Exercise details> In the listing that follows, locate the line containing "R3: none -> 6.8k (N26, VRAW)" and the line containing "P101 pin 3: none -> RX". Retype exactly those two lines and every line between them, and nothing more.

Provided entries>
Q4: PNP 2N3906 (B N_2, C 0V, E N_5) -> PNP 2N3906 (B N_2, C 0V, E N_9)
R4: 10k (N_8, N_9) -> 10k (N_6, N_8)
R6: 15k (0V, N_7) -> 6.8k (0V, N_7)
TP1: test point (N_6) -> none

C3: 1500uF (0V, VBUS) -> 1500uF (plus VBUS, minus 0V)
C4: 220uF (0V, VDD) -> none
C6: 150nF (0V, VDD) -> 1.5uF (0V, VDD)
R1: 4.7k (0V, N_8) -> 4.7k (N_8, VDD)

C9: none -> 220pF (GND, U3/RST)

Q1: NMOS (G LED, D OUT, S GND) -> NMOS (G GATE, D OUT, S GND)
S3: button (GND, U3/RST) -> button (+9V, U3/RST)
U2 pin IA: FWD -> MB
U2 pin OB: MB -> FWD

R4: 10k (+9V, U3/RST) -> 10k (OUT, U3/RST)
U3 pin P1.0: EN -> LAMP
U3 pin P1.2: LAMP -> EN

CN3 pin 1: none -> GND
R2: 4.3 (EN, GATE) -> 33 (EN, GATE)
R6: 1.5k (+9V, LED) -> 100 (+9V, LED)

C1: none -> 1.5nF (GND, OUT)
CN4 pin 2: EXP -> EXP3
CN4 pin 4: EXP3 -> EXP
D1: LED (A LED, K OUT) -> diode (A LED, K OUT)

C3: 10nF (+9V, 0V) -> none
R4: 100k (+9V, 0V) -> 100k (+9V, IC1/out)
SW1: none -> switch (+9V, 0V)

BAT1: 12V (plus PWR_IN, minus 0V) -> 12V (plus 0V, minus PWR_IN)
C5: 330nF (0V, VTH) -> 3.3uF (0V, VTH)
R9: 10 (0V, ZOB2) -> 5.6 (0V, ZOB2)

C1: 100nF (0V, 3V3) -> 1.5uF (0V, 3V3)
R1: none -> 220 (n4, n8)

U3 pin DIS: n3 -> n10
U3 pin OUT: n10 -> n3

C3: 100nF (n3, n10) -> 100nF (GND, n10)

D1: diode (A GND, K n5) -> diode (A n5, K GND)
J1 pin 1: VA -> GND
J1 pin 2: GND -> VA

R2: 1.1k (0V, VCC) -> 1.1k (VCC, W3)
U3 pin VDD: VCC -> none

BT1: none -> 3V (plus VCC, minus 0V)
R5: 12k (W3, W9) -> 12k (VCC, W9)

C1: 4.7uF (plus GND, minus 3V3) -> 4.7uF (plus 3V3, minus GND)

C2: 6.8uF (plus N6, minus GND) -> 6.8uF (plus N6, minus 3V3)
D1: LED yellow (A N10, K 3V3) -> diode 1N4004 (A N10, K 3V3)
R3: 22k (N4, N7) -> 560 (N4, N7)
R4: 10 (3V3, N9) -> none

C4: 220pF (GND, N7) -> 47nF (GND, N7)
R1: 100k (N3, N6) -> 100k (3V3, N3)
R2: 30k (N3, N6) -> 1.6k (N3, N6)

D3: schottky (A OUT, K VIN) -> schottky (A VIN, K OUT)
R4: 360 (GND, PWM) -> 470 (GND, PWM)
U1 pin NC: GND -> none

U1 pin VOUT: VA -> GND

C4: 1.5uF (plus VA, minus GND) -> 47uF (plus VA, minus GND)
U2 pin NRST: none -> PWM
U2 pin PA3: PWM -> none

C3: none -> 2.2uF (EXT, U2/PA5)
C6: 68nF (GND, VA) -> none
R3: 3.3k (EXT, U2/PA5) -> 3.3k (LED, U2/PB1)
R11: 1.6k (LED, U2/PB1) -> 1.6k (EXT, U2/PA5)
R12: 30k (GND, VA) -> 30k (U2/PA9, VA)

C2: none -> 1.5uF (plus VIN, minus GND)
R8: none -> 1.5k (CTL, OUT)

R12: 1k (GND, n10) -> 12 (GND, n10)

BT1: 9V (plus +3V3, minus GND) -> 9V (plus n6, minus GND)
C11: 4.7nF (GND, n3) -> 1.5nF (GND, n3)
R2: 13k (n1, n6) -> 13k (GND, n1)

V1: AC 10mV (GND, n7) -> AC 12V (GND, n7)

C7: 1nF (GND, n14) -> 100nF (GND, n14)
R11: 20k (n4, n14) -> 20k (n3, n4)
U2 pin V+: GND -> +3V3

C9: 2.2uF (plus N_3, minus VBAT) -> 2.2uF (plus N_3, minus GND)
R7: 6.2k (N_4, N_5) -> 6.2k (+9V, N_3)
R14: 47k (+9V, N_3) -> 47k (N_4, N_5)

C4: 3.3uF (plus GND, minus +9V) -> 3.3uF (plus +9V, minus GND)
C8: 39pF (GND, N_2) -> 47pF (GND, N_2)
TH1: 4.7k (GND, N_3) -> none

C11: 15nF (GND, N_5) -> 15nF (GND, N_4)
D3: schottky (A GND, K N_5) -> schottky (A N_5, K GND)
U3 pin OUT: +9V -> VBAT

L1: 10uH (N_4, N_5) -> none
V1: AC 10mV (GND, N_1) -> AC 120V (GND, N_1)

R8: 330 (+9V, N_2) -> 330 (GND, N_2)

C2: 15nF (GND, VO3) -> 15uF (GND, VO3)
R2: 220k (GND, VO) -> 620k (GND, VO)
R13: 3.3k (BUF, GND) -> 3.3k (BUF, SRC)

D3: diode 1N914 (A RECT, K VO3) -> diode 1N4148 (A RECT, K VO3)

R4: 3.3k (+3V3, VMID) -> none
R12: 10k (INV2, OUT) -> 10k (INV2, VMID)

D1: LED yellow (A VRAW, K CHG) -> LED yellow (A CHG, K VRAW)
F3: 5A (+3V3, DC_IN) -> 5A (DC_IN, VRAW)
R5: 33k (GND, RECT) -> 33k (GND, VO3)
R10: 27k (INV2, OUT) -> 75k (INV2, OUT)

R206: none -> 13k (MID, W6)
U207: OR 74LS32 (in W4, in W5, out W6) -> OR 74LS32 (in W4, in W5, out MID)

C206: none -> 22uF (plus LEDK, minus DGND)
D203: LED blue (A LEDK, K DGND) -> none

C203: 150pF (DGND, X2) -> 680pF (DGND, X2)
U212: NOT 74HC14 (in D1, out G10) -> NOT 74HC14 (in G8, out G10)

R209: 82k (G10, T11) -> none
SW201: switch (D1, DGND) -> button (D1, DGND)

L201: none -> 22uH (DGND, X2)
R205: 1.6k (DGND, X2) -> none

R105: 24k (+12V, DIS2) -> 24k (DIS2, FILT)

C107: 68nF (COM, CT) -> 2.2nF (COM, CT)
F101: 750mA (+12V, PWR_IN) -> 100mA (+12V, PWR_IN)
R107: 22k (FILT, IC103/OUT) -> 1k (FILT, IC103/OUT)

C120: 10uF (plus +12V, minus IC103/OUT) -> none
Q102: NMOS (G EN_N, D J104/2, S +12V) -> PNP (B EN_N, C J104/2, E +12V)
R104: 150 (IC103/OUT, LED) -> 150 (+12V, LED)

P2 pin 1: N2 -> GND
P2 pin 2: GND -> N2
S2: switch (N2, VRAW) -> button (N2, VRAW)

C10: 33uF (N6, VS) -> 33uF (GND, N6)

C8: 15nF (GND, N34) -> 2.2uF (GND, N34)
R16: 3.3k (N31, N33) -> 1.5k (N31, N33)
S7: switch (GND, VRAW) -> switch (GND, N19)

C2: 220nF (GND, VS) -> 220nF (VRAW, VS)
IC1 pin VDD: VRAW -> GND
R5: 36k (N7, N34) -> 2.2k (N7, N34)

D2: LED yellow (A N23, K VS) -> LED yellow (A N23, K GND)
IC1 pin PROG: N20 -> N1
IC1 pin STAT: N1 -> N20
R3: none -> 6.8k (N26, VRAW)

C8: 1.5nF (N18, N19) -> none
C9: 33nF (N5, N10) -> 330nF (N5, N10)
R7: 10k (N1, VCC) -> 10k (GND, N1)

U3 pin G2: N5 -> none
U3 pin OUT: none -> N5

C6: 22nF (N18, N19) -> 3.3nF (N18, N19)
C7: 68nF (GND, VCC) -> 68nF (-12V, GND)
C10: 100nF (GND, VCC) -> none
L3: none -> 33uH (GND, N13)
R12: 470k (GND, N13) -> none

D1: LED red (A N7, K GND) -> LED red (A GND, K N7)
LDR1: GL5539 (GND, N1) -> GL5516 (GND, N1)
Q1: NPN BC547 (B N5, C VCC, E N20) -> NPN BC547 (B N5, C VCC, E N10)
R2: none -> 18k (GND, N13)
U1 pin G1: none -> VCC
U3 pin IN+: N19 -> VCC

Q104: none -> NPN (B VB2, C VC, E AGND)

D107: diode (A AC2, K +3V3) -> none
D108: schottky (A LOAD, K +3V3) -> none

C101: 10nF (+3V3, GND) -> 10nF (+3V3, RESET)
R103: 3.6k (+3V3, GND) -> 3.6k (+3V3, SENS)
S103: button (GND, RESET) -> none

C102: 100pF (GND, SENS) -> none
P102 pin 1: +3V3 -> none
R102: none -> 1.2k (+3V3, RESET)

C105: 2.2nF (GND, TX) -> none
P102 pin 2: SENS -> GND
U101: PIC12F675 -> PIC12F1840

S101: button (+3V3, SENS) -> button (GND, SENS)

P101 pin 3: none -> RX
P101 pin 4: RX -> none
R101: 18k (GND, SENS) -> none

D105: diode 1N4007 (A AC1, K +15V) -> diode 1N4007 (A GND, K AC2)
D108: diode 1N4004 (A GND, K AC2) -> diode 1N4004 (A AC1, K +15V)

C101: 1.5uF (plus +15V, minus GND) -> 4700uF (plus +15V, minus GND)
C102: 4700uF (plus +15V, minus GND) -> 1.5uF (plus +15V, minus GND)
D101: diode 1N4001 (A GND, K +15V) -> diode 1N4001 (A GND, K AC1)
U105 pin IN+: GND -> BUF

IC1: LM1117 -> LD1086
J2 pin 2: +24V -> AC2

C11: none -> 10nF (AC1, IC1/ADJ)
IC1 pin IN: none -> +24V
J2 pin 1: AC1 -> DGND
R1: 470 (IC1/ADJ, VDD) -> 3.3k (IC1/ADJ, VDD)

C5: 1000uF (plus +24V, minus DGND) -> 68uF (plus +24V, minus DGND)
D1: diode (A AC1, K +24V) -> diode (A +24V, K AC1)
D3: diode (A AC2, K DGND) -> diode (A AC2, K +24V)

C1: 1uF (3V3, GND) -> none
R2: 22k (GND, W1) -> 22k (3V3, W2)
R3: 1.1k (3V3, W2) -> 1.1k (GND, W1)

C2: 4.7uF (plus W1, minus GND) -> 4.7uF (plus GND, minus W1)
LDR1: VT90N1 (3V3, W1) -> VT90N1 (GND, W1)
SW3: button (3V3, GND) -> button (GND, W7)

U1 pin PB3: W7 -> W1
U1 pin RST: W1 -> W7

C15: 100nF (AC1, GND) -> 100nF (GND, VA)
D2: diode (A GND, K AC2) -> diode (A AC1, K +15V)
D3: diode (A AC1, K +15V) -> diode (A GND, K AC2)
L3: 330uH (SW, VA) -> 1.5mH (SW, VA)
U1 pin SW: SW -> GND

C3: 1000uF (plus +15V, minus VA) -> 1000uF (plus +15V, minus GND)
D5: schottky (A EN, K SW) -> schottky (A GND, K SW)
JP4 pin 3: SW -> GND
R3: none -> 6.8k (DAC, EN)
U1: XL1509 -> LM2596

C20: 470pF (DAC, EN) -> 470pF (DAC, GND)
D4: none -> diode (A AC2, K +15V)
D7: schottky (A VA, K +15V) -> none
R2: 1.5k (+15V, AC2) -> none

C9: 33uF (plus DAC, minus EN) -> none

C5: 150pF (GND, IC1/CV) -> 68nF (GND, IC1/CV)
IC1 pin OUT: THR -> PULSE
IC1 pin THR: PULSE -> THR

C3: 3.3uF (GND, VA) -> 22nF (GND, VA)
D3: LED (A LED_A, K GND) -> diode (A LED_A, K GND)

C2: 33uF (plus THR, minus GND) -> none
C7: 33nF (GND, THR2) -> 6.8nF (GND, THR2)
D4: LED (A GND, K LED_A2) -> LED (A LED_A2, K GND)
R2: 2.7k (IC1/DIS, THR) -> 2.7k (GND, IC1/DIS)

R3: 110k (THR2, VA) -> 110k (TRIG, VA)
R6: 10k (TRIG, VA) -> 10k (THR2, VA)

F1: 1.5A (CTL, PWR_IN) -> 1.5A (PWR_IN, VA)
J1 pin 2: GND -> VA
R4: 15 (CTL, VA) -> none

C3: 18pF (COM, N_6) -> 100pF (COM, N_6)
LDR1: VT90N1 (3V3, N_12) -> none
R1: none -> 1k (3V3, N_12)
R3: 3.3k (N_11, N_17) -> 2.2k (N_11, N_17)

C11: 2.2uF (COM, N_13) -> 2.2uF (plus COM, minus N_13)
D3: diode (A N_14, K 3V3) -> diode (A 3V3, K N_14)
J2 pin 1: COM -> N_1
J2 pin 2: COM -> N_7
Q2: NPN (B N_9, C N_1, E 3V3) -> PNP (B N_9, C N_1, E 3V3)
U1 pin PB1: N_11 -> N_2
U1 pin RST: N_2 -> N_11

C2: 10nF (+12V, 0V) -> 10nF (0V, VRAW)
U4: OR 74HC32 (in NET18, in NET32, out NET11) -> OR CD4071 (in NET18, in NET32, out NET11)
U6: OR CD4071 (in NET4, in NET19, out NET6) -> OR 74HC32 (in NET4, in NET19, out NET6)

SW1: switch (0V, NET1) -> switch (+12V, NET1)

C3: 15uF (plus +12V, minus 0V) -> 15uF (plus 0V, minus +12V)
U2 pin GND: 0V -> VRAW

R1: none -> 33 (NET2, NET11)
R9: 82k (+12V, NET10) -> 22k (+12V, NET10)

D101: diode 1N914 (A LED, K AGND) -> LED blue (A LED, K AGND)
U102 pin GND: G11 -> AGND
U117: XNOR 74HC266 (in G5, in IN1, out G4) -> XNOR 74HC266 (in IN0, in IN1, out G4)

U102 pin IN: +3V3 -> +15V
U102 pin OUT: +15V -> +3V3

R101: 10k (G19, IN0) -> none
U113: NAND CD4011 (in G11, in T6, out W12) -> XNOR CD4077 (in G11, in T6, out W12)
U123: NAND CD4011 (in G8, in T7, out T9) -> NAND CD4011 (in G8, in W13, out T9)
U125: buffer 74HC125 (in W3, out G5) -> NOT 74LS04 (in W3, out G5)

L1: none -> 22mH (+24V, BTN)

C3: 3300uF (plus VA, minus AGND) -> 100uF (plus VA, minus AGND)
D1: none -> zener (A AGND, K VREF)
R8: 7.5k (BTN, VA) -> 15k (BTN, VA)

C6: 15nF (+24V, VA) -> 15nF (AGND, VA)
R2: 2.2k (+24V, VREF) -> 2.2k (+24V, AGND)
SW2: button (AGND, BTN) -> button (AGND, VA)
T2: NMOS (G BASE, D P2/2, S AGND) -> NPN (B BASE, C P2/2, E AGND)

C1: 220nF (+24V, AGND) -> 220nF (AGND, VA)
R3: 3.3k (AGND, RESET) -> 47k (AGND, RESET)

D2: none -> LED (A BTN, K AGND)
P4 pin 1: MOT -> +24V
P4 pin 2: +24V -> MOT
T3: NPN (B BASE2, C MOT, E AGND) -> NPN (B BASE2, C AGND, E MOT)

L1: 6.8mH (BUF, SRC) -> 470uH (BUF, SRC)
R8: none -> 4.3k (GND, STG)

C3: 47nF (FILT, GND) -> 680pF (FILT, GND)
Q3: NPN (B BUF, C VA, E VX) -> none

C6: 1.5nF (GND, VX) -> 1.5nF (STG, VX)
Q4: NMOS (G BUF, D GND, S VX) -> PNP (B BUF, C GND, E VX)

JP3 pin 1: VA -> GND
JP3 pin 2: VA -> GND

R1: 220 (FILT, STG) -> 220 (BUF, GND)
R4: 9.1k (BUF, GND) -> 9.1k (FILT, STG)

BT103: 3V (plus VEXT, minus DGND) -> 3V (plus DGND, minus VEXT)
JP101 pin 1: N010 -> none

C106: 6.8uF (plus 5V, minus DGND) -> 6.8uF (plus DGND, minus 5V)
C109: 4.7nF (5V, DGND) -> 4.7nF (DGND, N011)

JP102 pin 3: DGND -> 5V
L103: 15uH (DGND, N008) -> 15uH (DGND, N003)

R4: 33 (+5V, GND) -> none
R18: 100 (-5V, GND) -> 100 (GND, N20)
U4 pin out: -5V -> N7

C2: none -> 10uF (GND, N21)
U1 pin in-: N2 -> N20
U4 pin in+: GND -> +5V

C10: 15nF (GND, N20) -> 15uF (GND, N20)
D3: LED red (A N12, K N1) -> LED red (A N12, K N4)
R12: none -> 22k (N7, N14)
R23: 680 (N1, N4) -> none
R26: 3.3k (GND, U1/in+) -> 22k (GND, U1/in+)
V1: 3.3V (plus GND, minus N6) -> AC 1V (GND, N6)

Response area>
R3: none -> 6.8k (N26, VRAW)

C8: 1.5nF (N18, N19) -> none
C9: 33nF (N5, N10) -> 330nF (N5, N10)
R7: 10k (N1, VCC) -> 10k (GND, N1)

U3 pin G2: N5 -> none
U3 pin OUT: none -> N5

C6: 22nF (N18, N19) -> 3.3nF (N18, N19)
C7: 68nF (GND, VCC) -> 68nF (-12V, GND)
C10: 100nF (GND, VCC) -> none
L3: none -> 33uH (GND, N13)
R12: 470k (GND, N13) -> none

D1: LED red (A N7, K GND) -> LED red (A GND, K N7)
LDR1: GL5539 (GND, N1) -> GL5516 (GND, N1)
Q1: NPN BC547 (B N5, C VCC, E N20) -> NPN BC547 (B N5, C VCC, E N10)
R2: none -> 18k (GND, N13)
U1 pin G1: none -> VCC
U3 pin IN+: N19 -> VCC

Q104: none -> NPN (B VB2, C VC, E AGND)

D107: diode (A AC2, K +3V3) -> none
D108: schottky (A LOAD, K +3V3) -> none

C101: 10nF (+3V3, GND) -> 10nF (+3V3, RESET)
R103: 3.6k (+3V3, GND) -> 3.6k (+3V3, SENS)
S103: button (GND, RESET) -> none

C102: 100pF (GND, SENS) -> none
P102 pin 1: +3V3 -> none
R102: none -> 1.2k (+3V3, RESET)

C105: 2.2nF (GND, TX) -> none
P102 pin 2: SENS -> GND
U101: PIC12F675 -> PIC12F1840

S101: button (+3V3, SENS) -> button (GND, SENS)

P101 pin 3: none -> RX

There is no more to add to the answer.